PROVIDED MATERIAL:
★ ★ ★

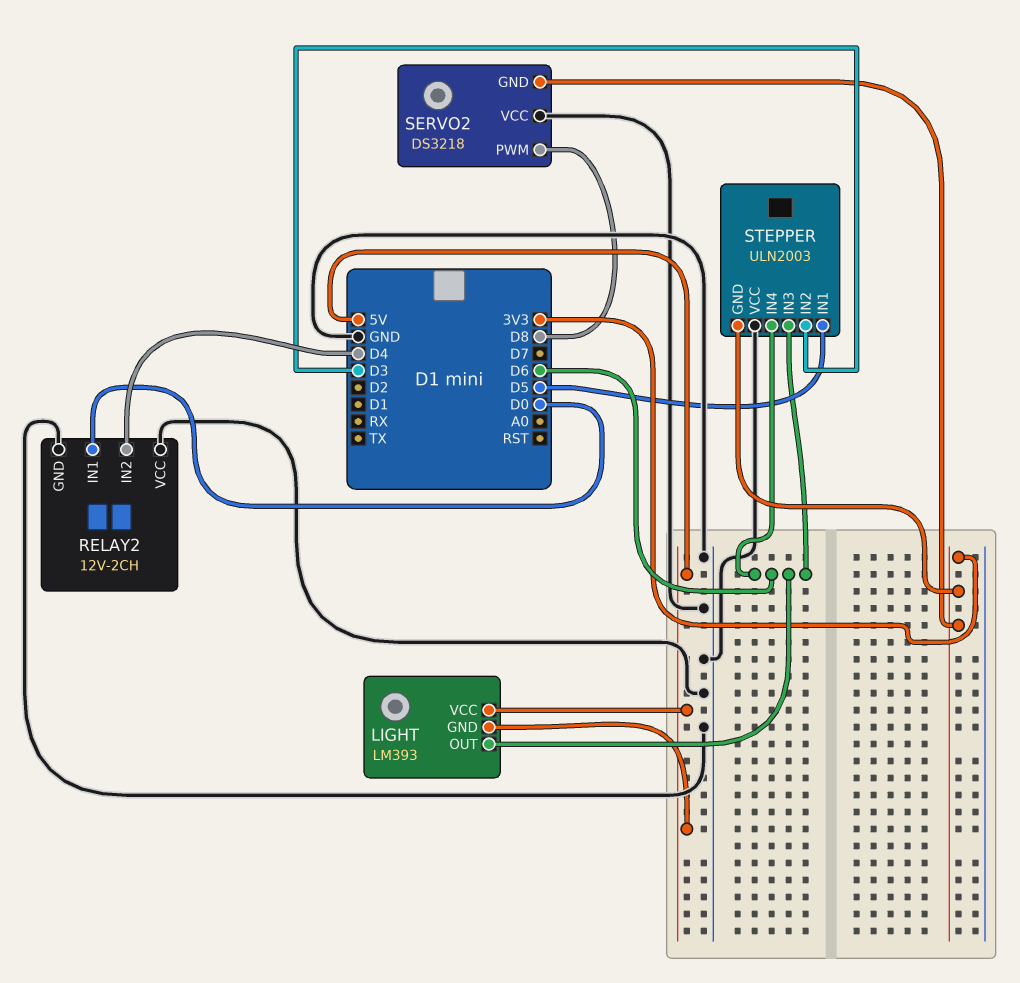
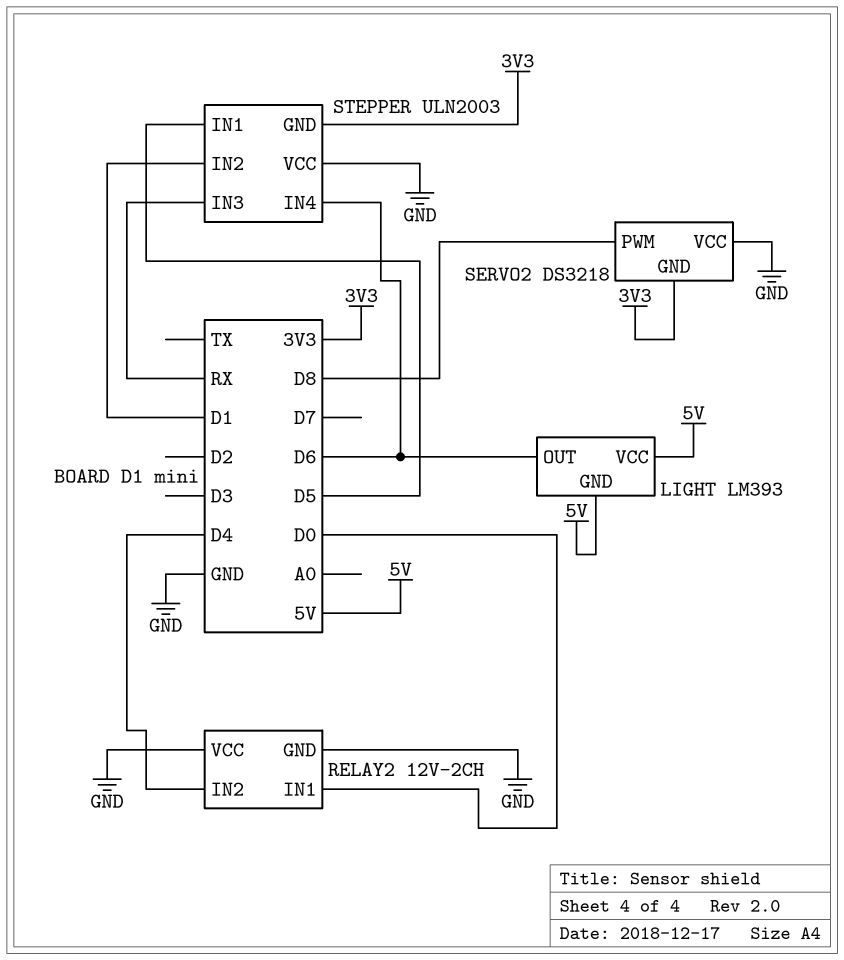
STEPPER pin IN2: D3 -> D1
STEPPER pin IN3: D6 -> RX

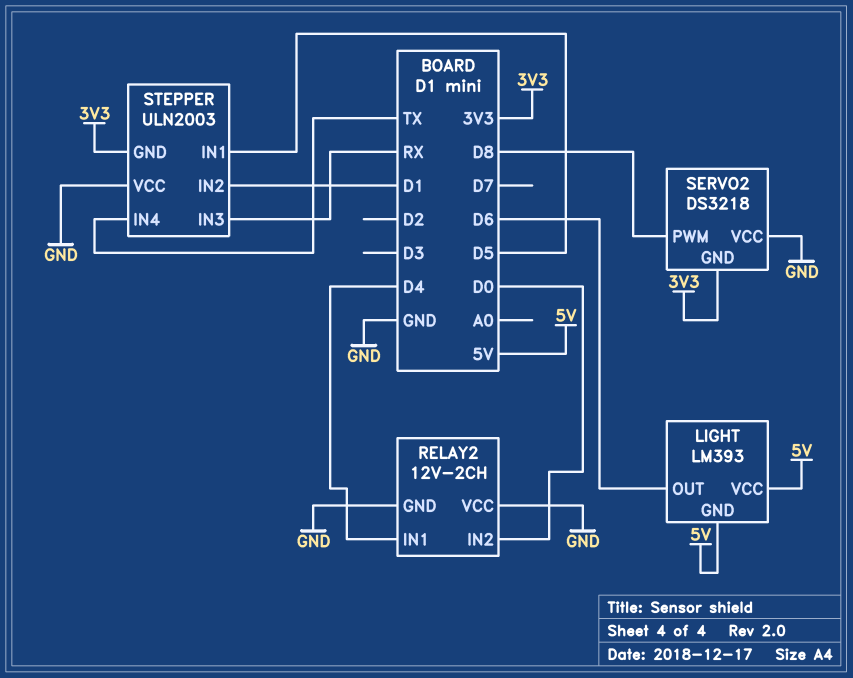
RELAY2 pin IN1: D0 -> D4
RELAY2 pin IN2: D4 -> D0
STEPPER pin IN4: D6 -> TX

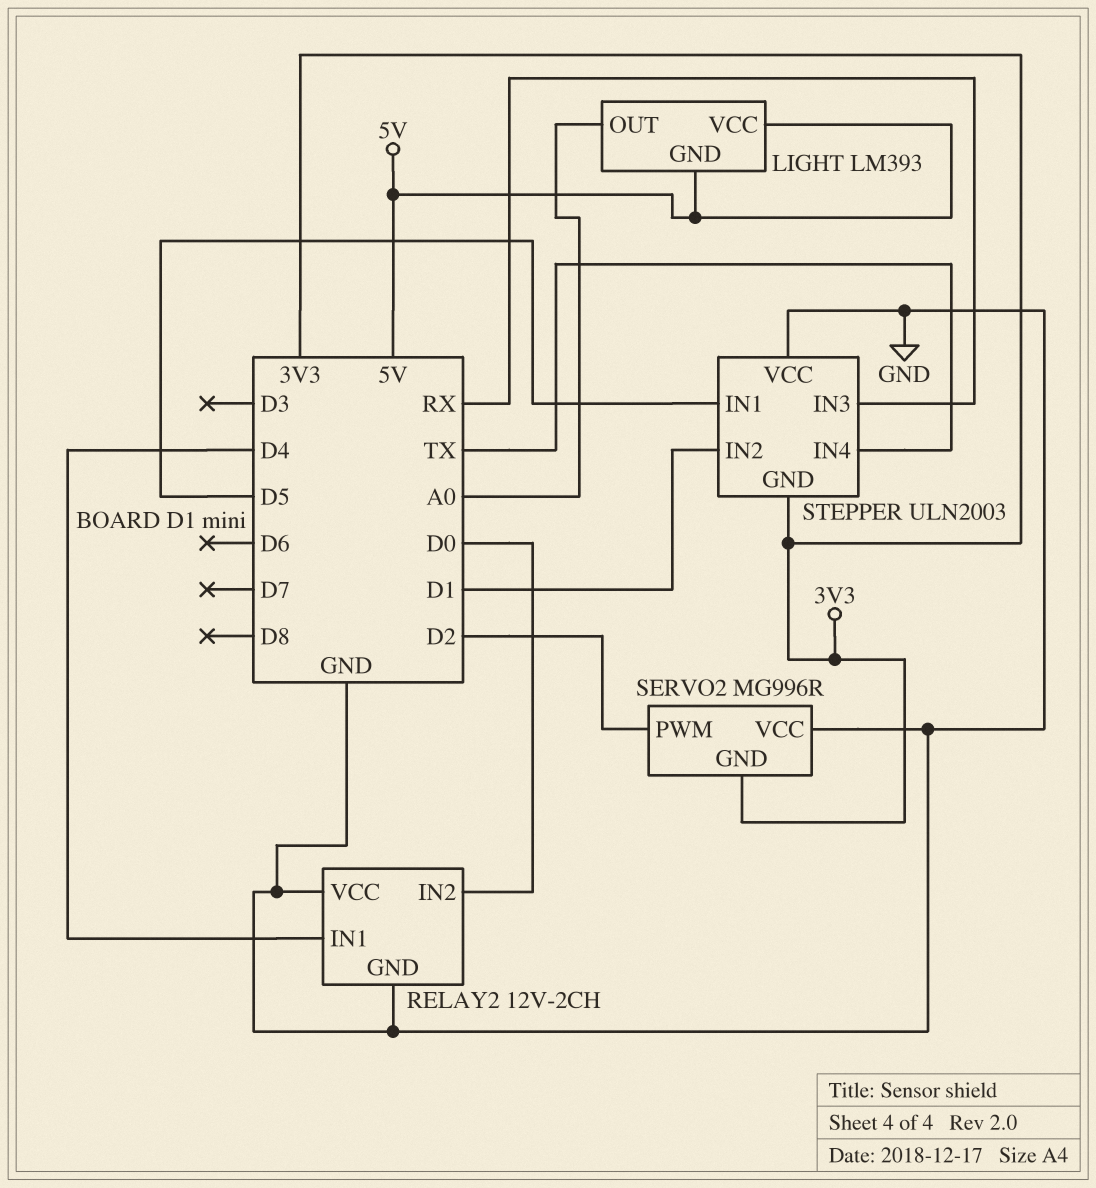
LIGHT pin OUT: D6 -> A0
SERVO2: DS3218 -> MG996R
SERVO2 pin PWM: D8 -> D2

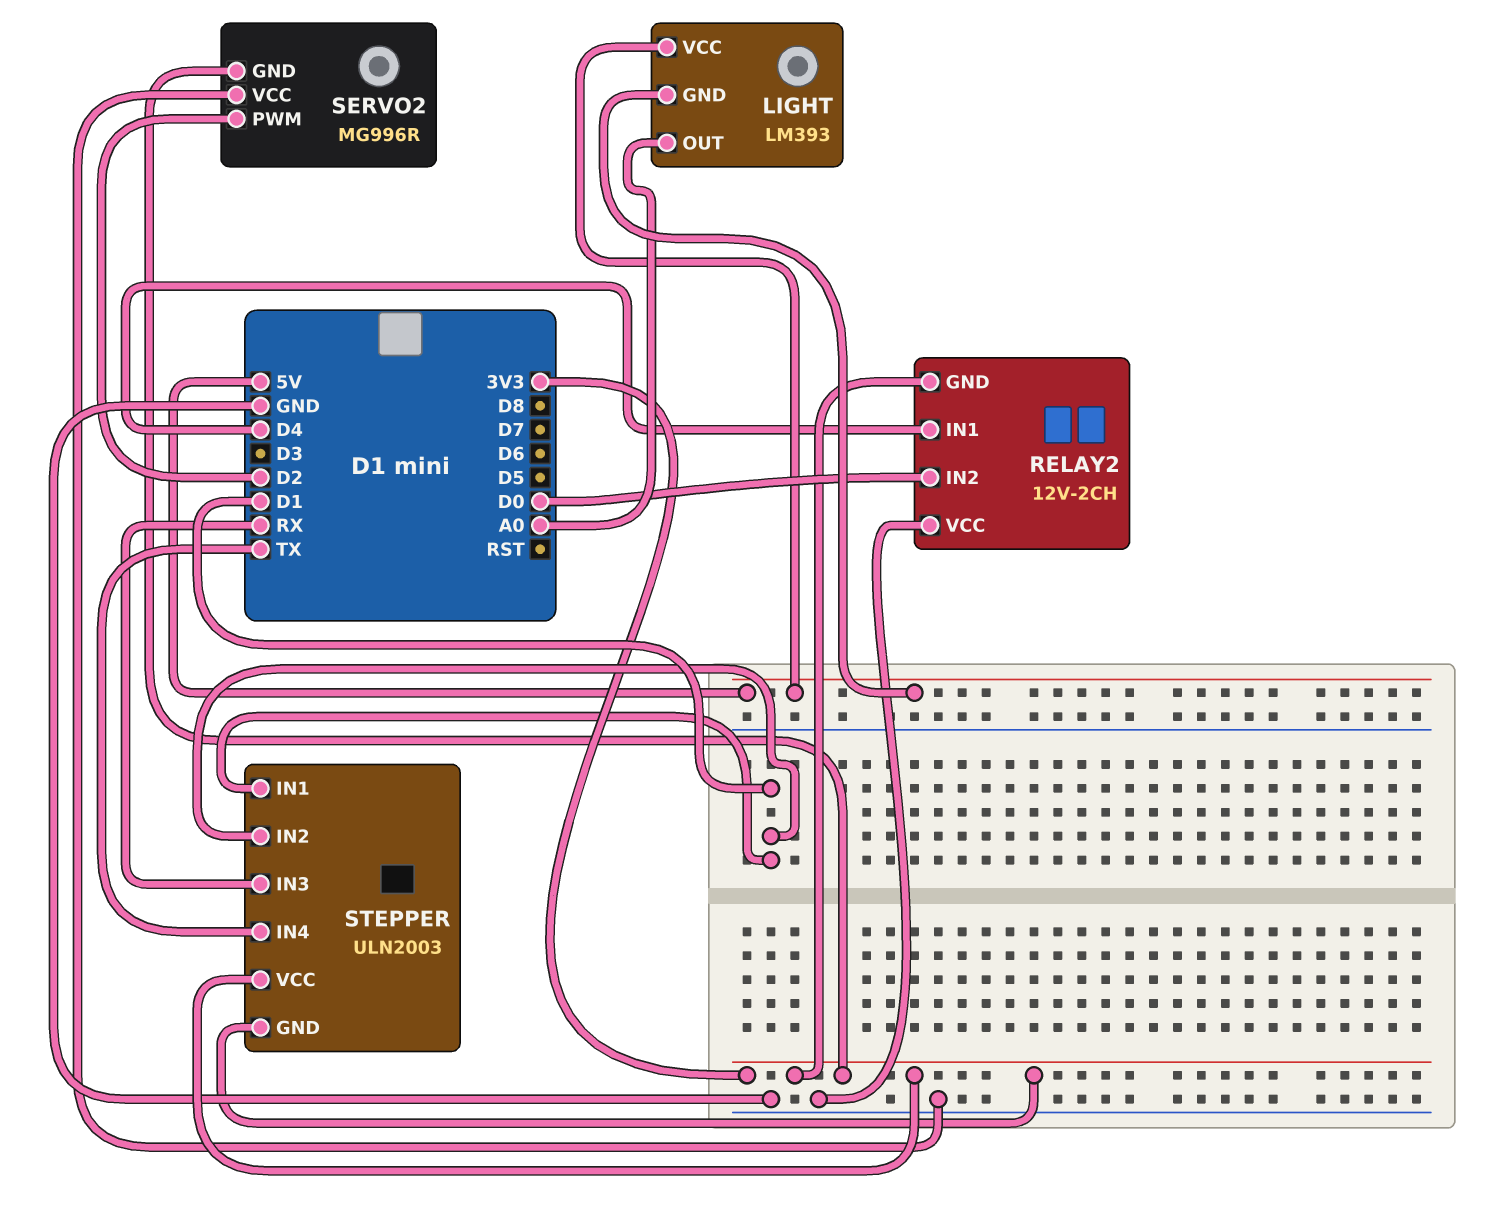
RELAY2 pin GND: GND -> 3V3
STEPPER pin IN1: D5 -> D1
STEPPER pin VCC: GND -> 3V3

★ ★ ★

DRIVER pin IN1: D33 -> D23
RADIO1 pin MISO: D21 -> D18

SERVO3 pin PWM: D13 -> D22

★ ★ ★

TO DO: The result should be an exact copy of only the lines above from the one that holds "STEPPER pin IN2: D3 -> D1" through the one that holds "STEPPER pin VCC: GND -> 3V3", both ends included, without pictures.

COMPLETED TASK:
STEPPER pin IN2: D3 -> D1
STEPPER pin IN3: D6 -> RX

RELAY2 pin IN1: D0 -> D4
RELAY2 pin IN2: D4 -> D0
STEPPER pin IN4: D6 -> TX

LIGHT pin OUT: D6 -> A0
SERVO2: DS3218 -> MG996R
SERVO2 pin PWM: D8 -> D2

RELAY2 pin GND: GND -> 3V3
STEPPER pin IN1: D5 -> D1
STEPPER pin VCC: GND -> 3V3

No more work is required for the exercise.